--- The input Enclosed Below ---

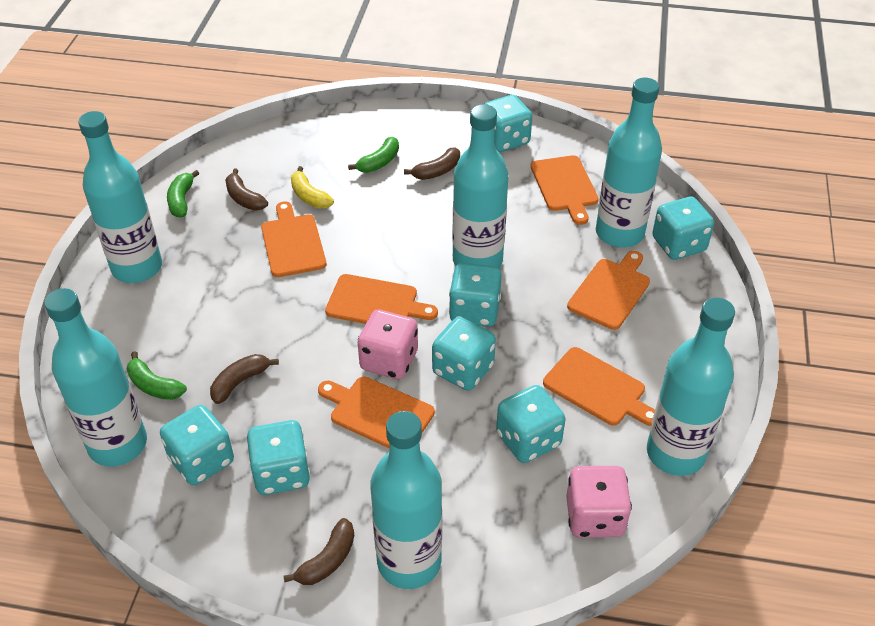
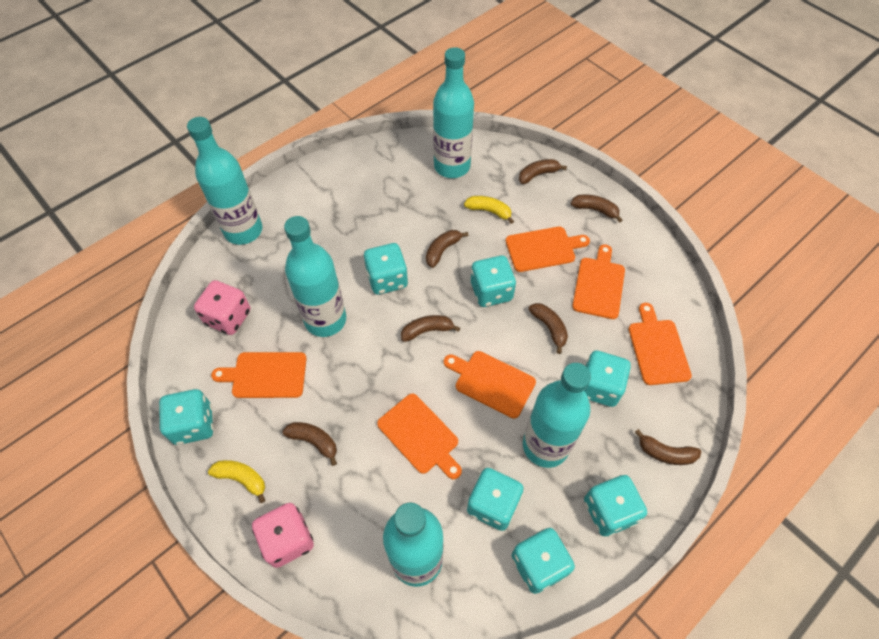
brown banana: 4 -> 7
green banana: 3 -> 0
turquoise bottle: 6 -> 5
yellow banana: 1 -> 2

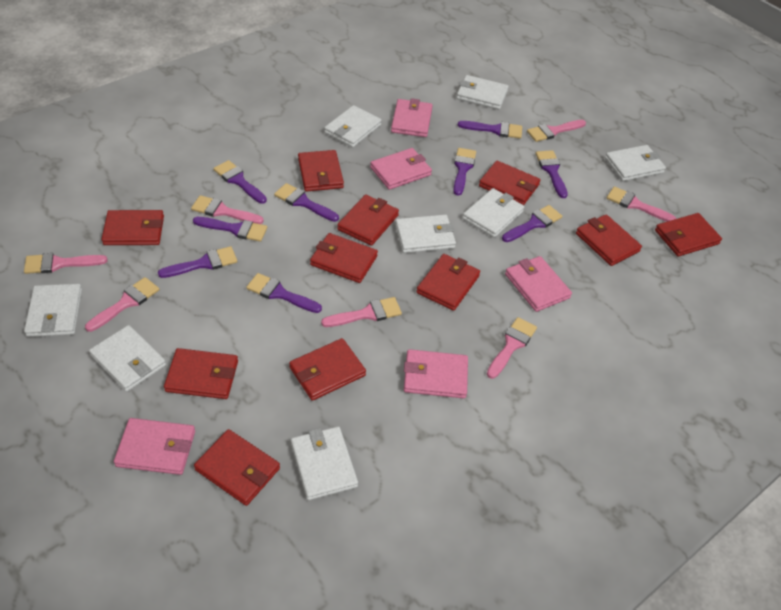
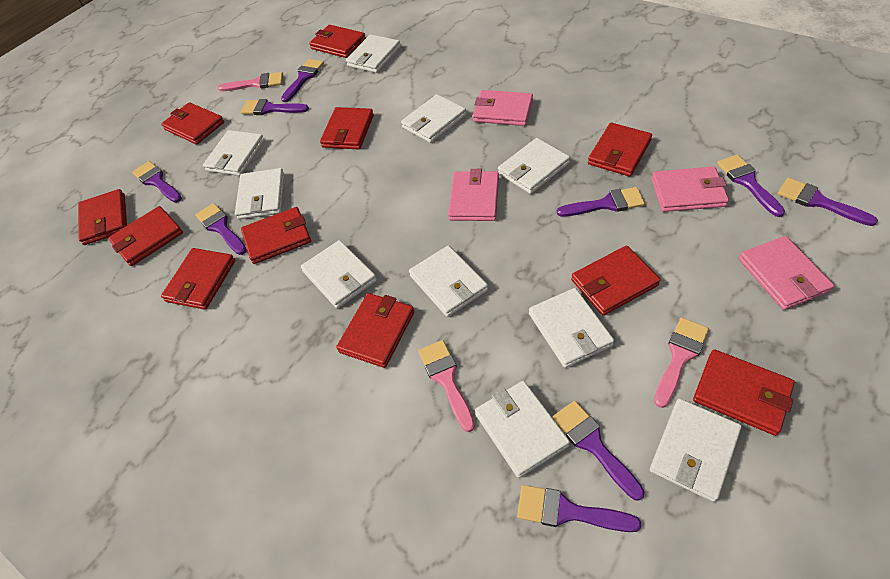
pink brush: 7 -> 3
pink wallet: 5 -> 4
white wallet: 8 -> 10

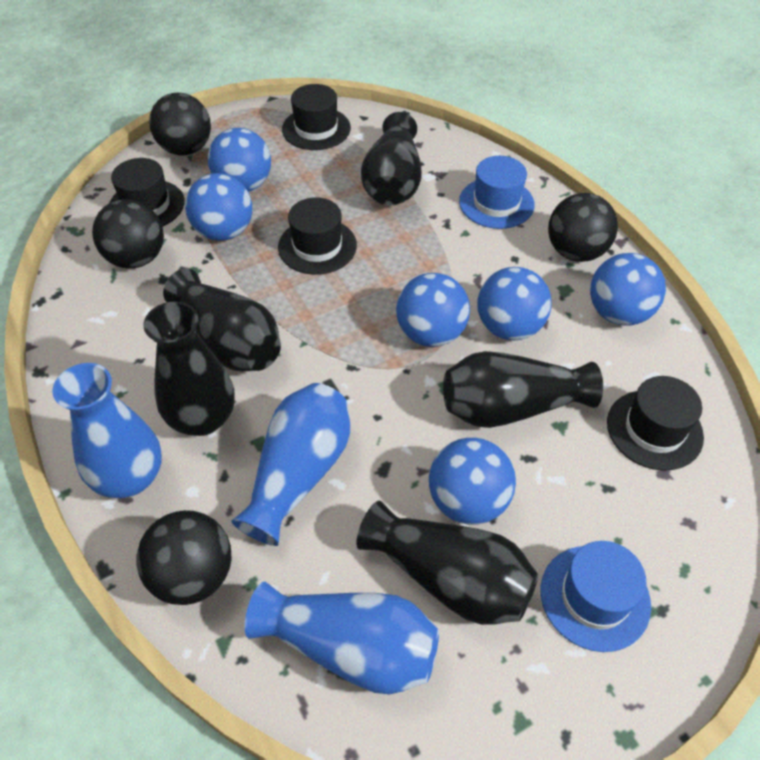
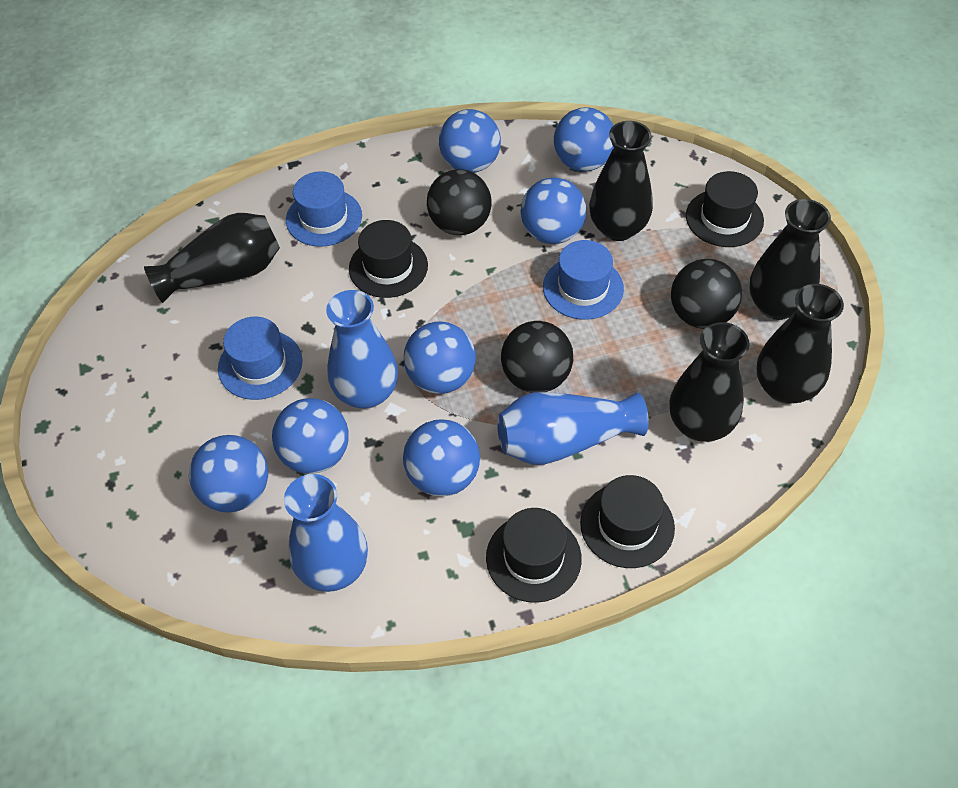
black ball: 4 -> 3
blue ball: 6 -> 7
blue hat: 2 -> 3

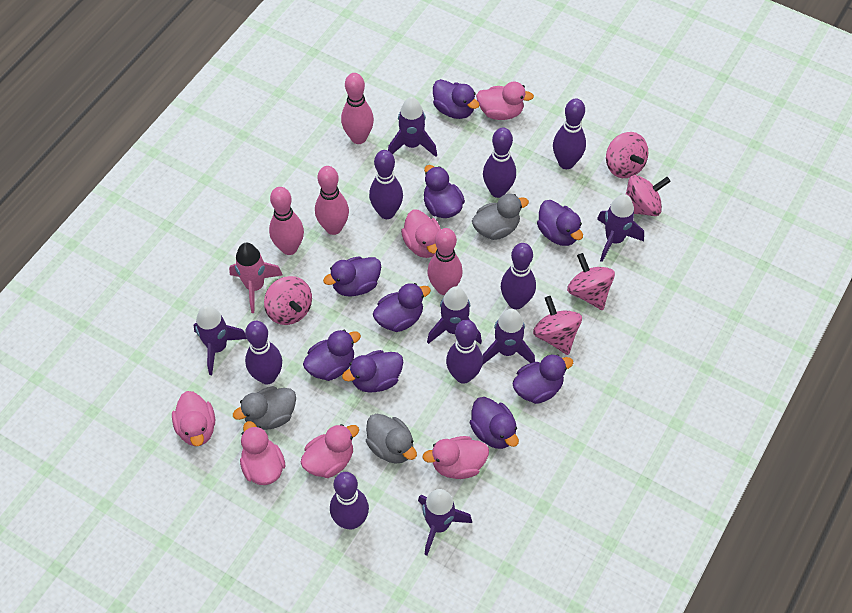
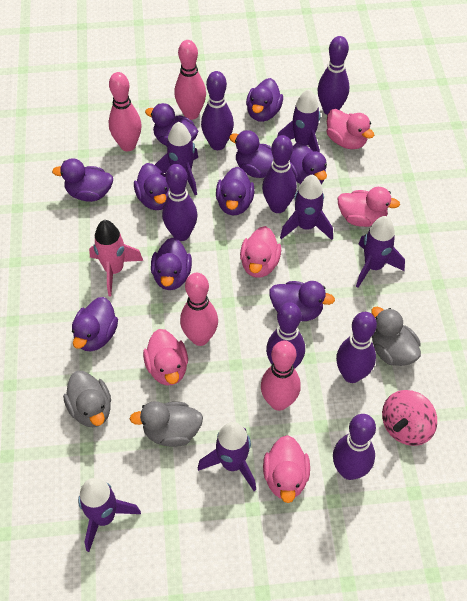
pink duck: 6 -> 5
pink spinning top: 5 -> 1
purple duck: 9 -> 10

--- End of Enclosed The input ---

**Exercise description**
Copy each line from the entries above that has the word "pink" in it.

**Solution**
pink brush: 7 -> 3
pink wallet: 5 -> 4
pink duck: 6 -> 5
pink spinning top: 5 -> 1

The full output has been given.